§ **Exercise description**
Pictures are to be left out, and every entry repeated exactly.

Spatial reasoning data:
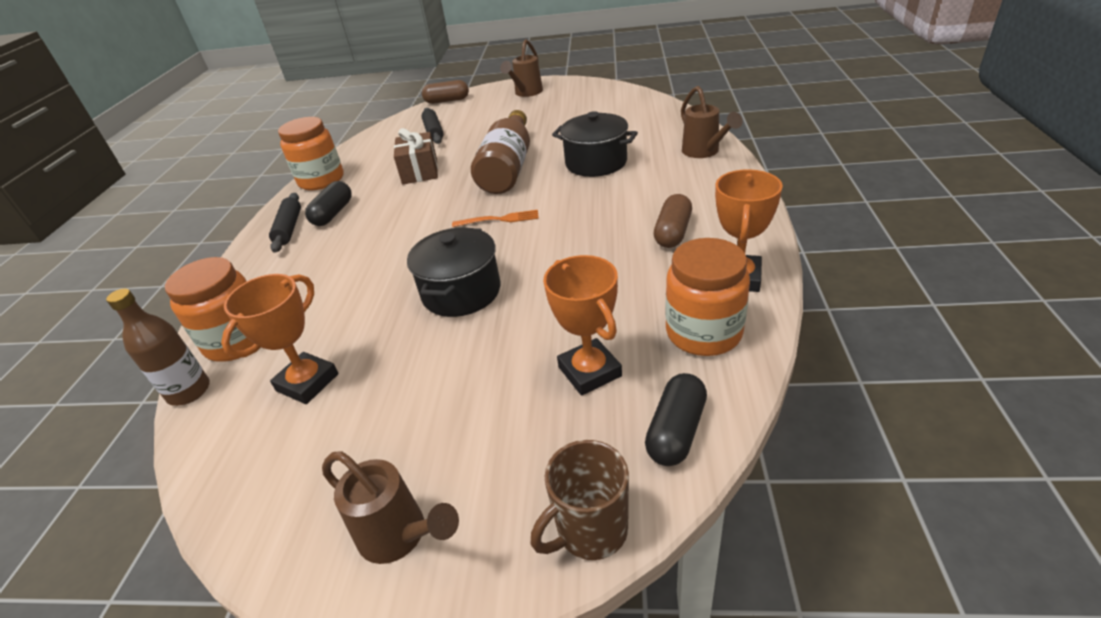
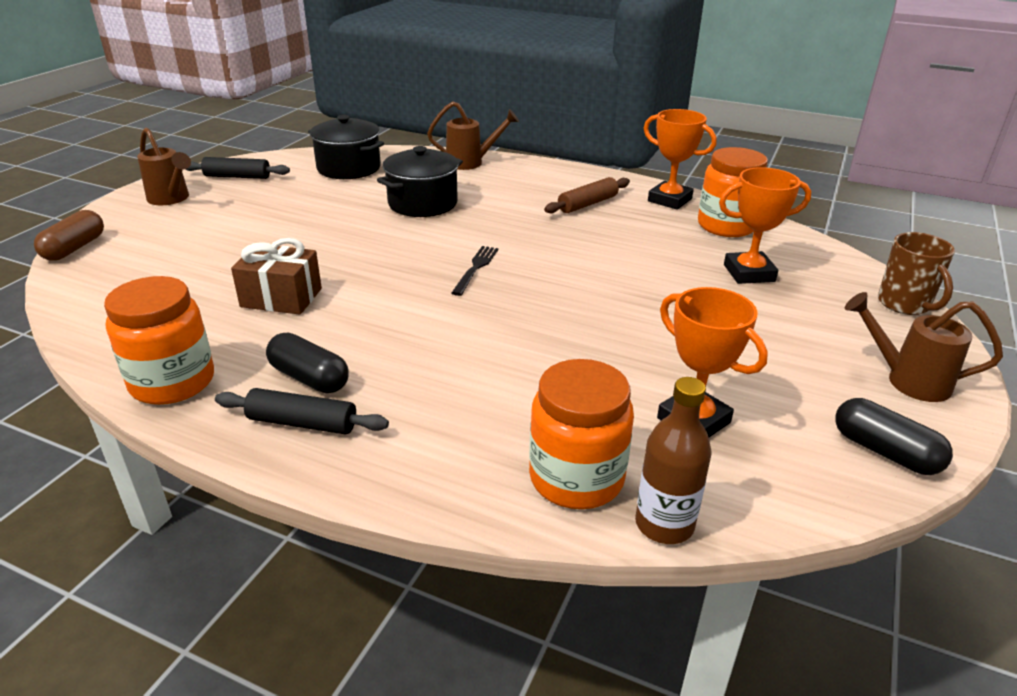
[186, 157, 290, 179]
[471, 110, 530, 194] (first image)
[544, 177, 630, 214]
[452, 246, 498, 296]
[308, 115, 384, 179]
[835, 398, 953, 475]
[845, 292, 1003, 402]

§ **Task answer**
[186, 157, 290, 179]
[471, 110, 530, 194] (first image)
[544, 177, 630, 214]
[452, 246, 498, 296]
[308, 115, 384, 179]
[835, 398, 953, 475]
[845, 292, 1003, 402]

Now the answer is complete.